** TASK GOAL **
Word for word, restate the entries below from their first line through the line that contains "brown duck: 13 -> 11".
(DATA FOR THIS EXERCISE)
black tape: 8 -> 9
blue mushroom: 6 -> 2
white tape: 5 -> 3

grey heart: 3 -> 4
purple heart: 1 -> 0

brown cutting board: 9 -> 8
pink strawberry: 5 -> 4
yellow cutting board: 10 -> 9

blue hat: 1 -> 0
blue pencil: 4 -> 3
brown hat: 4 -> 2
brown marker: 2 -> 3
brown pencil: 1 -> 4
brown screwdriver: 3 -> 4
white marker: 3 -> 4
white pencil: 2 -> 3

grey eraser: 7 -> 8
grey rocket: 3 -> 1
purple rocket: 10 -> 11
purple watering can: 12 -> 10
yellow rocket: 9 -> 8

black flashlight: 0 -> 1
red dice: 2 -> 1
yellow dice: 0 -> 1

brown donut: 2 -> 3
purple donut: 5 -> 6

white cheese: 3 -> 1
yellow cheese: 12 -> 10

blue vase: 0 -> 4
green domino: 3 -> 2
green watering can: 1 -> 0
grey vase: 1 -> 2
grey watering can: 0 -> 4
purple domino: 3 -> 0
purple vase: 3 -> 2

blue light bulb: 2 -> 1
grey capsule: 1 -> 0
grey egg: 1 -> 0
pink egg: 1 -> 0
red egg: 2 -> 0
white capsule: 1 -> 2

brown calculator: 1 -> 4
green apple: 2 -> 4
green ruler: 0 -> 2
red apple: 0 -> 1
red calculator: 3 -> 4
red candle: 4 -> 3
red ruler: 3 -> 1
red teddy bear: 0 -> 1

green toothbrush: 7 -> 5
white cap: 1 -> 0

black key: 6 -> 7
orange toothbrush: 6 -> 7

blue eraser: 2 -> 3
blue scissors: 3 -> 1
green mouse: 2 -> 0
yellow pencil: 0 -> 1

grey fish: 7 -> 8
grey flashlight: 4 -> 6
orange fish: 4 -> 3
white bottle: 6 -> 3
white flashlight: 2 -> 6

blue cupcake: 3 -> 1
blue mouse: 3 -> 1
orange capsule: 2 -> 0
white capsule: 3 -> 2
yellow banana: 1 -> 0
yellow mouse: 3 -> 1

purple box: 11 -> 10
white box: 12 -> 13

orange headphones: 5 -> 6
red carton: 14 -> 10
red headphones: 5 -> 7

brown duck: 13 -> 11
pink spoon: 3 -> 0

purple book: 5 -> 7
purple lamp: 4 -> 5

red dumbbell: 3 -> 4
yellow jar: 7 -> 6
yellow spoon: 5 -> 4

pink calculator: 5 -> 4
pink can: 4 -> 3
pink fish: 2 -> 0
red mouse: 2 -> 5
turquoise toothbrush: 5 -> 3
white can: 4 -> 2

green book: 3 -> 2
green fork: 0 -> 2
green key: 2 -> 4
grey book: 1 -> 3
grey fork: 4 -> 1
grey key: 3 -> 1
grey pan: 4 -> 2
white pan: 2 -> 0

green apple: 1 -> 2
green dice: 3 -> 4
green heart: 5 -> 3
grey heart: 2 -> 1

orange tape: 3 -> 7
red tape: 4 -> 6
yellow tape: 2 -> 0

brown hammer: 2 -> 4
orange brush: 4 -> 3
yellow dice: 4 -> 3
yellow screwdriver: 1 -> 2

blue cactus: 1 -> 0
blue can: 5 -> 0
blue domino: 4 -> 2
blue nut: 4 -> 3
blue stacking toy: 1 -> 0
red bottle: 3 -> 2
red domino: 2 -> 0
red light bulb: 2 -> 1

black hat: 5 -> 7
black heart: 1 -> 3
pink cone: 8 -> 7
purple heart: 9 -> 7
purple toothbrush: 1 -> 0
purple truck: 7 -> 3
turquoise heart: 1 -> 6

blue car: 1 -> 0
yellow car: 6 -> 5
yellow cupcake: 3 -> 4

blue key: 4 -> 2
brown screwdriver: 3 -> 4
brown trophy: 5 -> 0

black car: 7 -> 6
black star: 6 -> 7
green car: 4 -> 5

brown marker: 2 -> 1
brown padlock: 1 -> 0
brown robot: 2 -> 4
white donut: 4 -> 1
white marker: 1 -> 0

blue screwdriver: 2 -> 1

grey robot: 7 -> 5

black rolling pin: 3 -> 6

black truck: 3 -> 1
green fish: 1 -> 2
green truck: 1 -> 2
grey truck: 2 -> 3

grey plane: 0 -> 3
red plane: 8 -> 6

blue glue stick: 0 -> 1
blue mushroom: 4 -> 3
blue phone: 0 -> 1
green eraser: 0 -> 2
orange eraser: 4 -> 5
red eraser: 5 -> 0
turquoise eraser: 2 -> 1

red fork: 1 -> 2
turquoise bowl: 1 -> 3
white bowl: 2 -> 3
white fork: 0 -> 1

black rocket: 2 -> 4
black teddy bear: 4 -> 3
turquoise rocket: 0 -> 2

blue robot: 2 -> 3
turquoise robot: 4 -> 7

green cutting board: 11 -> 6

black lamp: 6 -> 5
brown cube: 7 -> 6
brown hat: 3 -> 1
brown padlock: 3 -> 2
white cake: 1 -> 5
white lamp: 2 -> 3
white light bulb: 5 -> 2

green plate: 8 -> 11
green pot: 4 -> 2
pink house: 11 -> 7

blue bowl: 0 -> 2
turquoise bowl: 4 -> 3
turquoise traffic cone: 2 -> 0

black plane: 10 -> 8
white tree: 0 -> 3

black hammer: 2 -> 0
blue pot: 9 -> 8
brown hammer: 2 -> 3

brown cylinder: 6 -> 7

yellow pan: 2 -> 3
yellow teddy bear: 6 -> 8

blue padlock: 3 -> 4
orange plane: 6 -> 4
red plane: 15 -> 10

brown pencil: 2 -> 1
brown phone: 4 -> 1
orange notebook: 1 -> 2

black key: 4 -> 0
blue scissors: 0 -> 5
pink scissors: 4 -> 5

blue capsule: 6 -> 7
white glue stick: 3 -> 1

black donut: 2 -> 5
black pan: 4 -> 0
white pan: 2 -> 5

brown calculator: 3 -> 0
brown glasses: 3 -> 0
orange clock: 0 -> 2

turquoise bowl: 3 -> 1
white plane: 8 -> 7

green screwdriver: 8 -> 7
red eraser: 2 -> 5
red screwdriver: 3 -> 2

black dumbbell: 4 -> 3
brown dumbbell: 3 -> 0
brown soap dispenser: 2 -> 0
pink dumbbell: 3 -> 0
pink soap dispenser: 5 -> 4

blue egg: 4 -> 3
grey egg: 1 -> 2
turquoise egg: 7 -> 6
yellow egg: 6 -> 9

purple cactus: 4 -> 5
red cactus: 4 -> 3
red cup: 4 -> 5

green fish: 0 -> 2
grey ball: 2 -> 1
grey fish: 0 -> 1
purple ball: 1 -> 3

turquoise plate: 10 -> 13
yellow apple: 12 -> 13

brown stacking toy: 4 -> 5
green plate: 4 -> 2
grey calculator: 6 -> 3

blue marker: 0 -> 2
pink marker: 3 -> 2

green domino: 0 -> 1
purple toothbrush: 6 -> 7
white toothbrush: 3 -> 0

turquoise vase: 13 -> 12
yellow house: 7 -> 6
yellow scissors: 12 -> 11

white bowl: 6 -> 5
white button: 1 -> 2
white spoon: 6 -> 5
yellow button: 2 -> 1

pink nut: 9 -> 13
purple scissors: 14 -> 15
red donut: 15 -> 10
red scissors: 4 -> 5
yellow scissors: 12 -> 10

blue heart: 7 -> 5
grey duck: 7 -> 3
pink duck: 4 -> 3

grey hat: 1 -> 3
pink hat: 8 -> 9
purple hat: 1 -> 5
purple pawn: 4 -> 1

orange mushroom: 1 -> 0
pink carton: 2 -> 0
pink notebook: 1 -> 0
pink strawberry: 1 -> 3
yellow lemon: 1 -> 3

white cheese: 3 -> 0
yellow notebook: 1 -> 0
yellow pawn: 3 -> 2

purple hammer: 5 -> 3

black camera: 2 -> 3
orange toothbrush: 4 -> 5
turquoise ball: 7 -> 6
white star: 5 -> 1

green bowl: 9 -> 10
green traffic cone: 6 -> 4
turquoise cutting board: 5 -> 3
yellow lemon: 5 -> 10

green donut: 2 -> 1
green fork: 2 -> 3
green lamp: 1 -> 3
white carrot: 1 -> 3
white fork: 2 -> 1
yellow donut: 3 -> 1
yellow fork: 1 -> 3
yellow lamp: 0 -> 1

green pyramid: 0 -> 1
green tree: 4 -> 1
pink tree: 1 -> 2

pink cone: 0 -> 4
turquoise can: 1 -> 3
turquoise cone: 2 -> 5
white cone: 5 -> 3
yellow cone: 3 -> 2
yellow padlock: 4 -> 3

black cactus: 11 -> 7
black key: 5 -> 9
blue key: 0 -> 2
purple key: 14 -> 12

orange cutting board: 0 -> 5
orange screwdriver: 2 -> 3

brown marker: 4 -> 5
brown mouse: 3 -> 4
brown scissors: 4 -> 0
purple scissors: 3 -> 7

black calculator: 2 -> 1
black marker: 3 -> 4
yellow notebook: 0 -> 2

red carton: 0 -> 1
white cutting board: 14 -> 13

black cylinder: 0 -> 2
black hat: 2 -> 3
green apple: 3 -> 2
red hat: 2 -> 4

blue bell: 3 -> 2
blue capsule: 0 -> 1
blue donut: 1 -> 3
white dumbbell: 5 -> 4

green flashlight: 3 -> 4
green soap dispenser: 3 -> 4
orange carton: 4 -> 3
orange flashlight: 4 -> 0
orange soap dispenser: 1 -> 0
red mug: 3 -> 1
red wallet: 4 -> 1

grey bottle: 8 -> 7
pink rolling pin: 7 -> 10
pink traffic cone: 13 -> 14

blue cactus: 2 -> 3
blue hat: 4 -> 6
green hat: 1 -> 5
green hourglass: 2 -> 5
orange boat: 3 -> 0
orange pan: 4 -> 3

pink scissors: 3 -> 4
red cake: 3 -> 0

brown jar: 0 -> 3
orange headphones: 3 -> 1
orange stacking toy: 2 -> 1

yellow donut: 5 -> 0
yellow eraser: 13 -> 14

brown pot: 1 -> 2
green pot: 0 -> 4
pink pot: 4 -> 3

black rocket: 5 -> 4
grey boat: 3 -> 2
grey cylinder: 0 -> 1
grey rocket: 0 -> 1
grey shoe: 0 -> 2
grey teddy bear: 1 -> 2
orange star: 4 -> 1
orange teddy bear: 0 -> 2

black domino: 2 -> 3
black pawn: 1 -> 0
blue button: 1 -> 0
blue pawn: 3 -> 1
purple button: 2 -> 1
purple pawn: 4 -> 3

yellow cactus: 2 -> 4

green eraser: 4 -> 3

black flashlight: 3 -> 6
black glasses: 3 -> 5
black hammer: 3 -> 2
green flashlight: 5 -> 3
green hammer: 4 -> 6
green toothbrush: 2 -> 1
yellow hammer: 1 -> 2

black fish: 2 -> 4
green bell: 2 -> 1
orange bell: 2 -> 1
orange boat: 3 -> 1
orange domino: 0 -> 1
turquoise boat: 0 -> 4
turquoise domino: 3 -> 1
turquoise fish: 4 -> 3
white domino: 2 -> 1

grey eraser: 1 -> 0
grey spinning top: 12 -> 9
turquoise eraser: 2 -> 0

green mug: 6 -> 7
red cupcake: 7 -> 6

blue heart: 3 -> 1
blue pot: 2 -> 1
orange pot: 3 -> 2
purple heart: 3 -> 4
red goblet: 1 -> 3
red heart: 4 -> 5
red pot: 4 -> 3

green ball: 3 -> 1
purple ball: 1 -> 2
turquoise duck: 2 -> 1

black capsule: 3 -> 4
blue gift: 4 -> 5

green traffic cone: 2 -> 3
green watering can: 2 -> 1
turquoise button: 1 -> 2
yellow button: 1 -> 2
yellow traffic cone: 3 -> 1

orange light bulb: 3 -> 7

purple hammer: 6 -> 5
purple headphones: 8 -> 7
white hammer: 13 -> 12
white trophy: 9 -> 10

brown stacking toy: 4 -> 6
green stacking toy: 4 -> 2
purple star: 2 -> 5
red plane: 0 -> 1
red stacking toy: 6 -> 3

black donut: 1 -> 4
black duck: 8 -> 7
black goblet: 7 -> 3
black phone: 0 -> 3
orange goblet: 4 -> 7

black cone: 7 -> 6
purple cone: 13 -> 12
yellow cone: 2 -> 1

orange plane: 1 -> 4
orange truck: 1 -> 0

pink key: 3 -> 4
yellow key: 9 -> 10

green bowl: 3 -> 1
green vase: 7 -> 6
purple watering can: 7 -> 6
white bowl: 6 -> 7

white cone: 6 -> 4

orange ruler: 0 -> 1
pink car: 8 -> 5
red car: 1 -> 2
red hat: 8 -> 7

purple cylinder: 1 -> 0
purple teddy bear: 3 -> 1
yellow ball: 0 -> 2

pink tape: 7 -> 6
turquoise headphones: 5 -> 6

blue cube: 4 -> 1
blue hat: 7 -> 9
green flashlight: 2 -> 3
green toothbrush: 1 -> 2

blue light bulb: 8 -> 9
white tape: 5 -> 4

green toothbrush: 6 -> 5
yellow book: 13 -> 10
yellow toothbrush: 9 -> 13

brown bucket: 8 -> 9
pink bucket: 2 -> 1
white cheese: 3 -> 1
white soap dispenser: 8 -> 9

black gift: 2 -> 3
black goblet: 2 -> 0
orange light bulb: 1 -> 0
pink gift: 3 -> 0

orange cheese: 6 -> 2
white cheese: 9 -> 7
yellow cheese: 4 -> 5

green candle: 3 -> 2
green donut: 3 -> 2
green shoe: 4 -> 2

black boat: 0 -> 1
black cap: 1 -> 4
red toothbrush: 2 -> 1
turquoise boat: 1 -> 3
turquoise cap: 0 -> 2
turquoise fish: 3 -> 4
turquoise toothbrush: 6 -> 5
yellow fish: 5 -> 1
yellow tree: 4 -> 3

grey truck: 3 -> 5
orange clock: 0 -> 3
(End DATA FOR THIS EXERCISE)
** WRITTEN ANSWER **
black tape: 8 -> 9
blue mushroom: 6 -> 2
white tape: 5 -> 3

grey heart: 3 -> 4
purple heart: 1 -> 0

brown cutting board: 9 -> 8
pink strawberry: 5 -> 4
yellow cutting board: 10 -> 9

blue hat: 1 -> 0
blue pencil: 4 -> 3
brown hat: 4 -> 2
brown marker: 2 -> 3
brown pencil: 1 -> 4
brown screwdriver: 3 -> 4
white marker: 3 -> 4
white pencil: 2 -> 3

grey eraser: 7 -> 8
grey rocket: 3 -> 1
purple rocket: 10 -> 11
purple watering can: 12 -> 10
yellow rocket: 9 -> 8

black flashlight: 0 -> 1
red dice: 2 -> 1
yellow dice: 0 -> 1

brown donut: 2 -> 3
purple donut: 5 -> 6

white cheese: 3 -> 1
yellow cheese: 12 -> 10

blue vase: 0 -> 4
green domino: 3 -> 2
green watering can: 1 -> 0
grey vase: 1 -> 2
grey watering can: 0 -> 4
purple domino: 3 -> 0
purple vase: 3 -> 2

blue light bulb: 2 -> 1
grey capsule: 1 -> 0
grey egg: 1 -> 0
pink egg: 1 -> 0
red egg: 2 -> 0
white capsule: 1 -> 2

brown calculator: 1 -> 4
green apple: 2 -> 4
green ruler: 0 -> 2
red apple: 0 -> 1
red calculator: 3 -> 4
red candle: 4 -> 3
red ruler: 3 -> 1
red teddy bear: 0 -> 1

green toothbrush: 7 -> 5
white cap: 1 -> 0

black key: 6 -> 7
orange toothbrush: 6 -> 7

blue eraser: 2 -> 3
blue scissors: 3 -> 1
green mouse: 2 -> 0
yellow pencil: 0 -> 1

grey fish: 7 -> 8
grey flashlight: 4 -> 6
orange fish: 4 -> 3
white bottle: 6 -> 3
white flashlight: 2 -> 6

blue cupcake: 3 -> 1
blue mouse: 3 -> 1
orange capsule: 2 -> 0
white capsule: 3 -> 2
yellow banana: 1 -> 0
yellow mouse: 3 -> 1

purple box: 11 -> 10
white box: 12 -> 13

orange headphones: 5 -> 6
red carton: 14 -> 10
red headphones: 5 -> 7

brown duck: 13 -> 11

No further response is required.